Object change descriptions
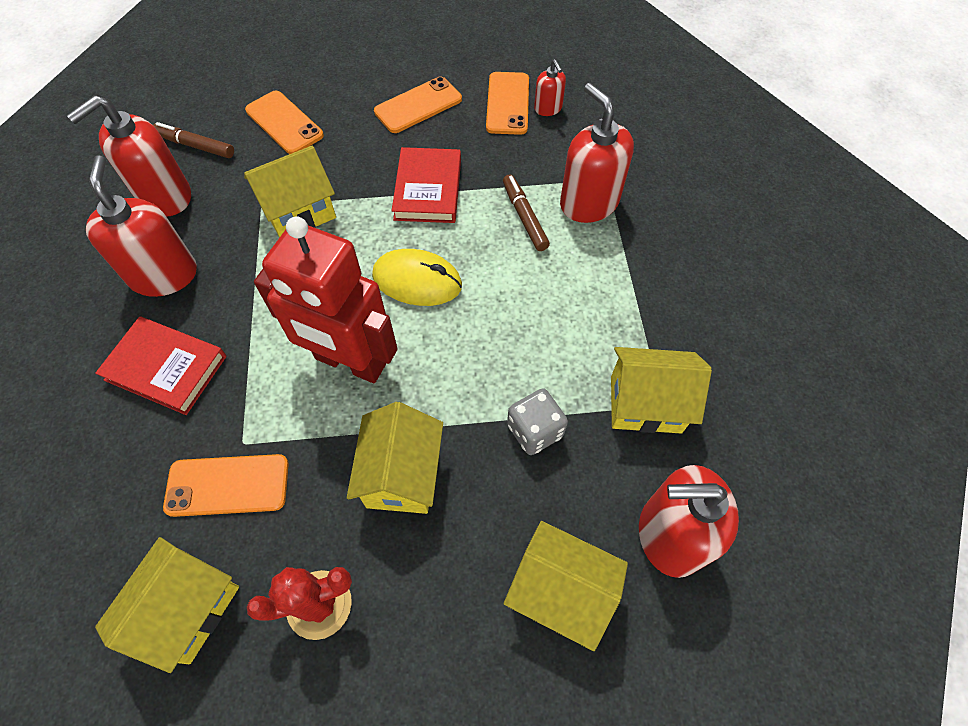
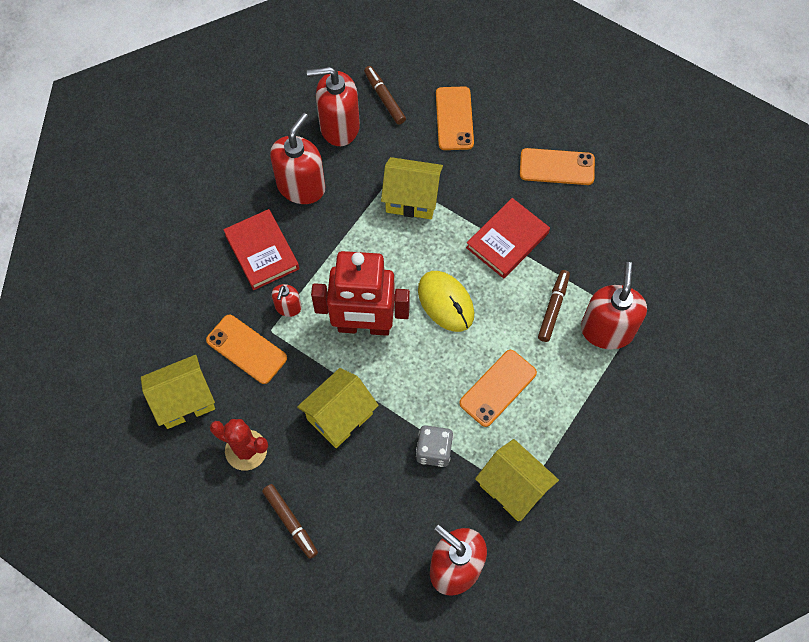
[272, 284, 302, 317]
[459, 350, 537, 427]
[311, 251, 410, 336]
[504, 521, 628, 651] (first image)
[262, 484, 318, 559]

Try it »
Extract every line of the data exactly; pictures stay out.

Problem solution »
[272, 284, 302, 317]
[459, 350, 537, 427]
[311, 251, 410, 336]
[504, 521, 628, 651] (first image)
[262, 484, 318, 559]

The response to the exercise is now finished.